▶ _PROBLEM TO WORK ON_: Search the entries for the word "orange" and report each line that has it.

▶ _DATA TO USE_:
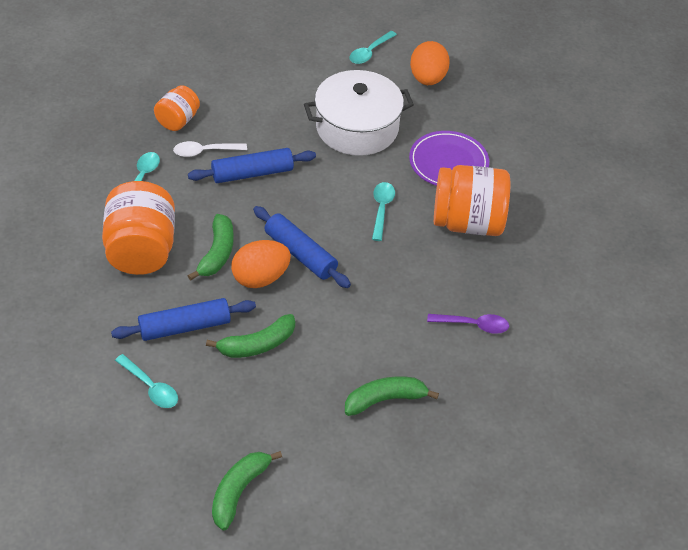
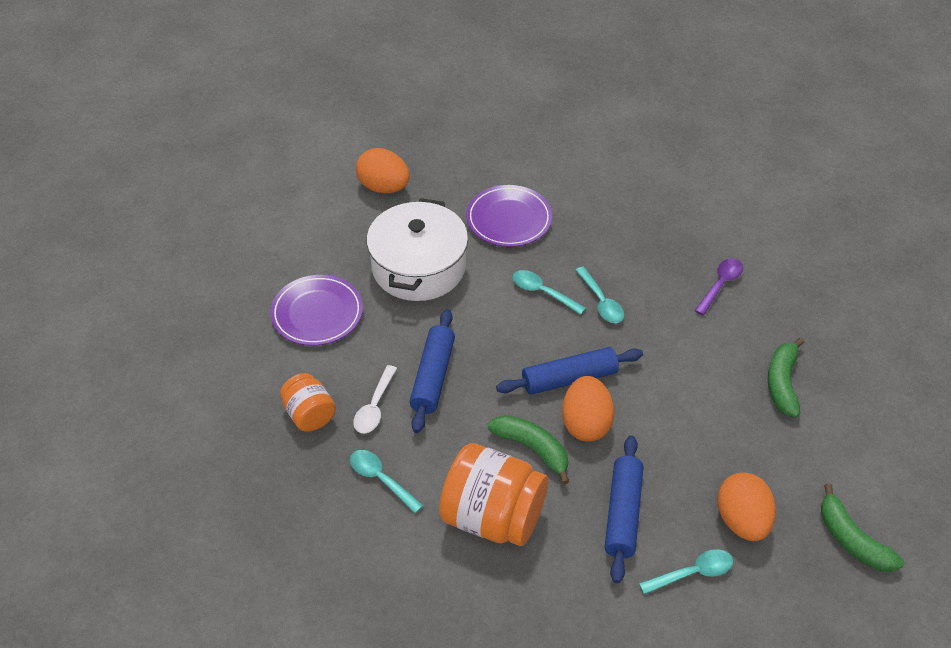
camera: 60 degrees left, 0 degrees up
(218, 407) = (742, 520): none -> orange egg
(257, 344) = (674, 458): green banana -> none
(273, 90) = (317, 313): none -> purple plate
(370, 52) = (314, 214): turquoise spoon -> turquoise spoon (601, 302)
(467, 222) = (593, 237): orange jar -> none

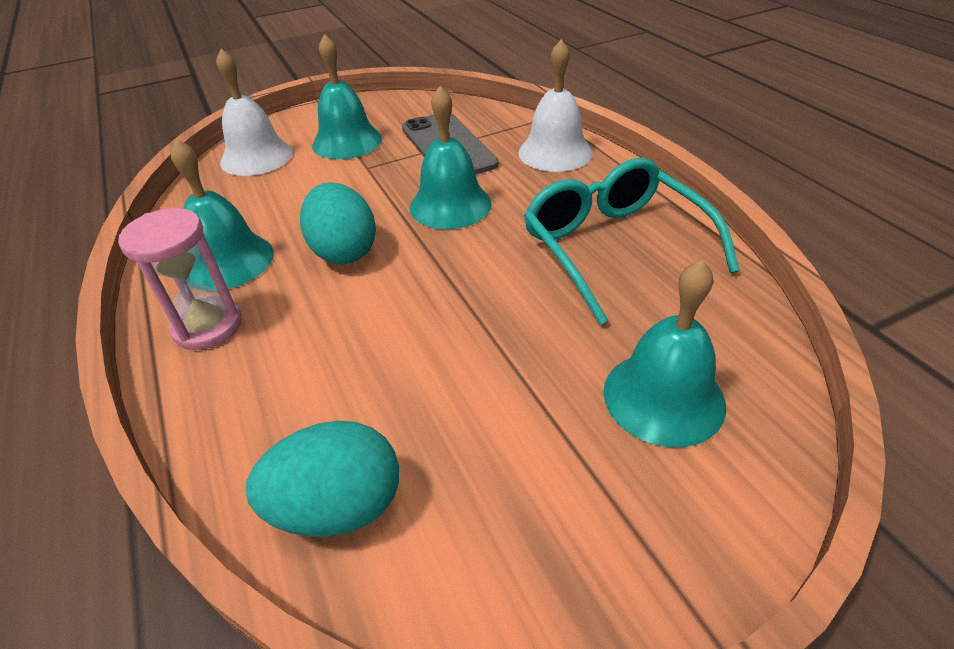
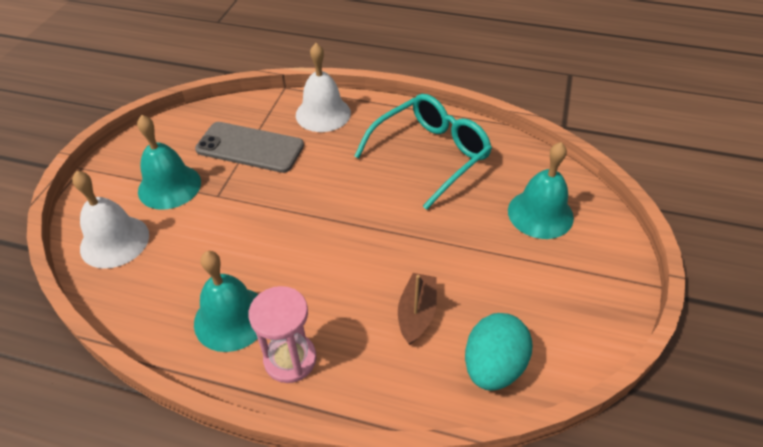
camera: 50 degrees left, 5 degrees up
(344, 251) = (296, 257): turquoise egg -> none
(357, 381) = (417, 313): none -> brown boat
(450, 205) = (313, 186): turquoise bell -> none
(613, 247) = (430, 154): turquoise glasses -> turquoise glasses turned 120 degrees clockwise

▶ _EXERCISE ANSWER_:
(218, 407) = (742, 520): none -> orange egg
(467, 222) = (593, 237): orange jar -> none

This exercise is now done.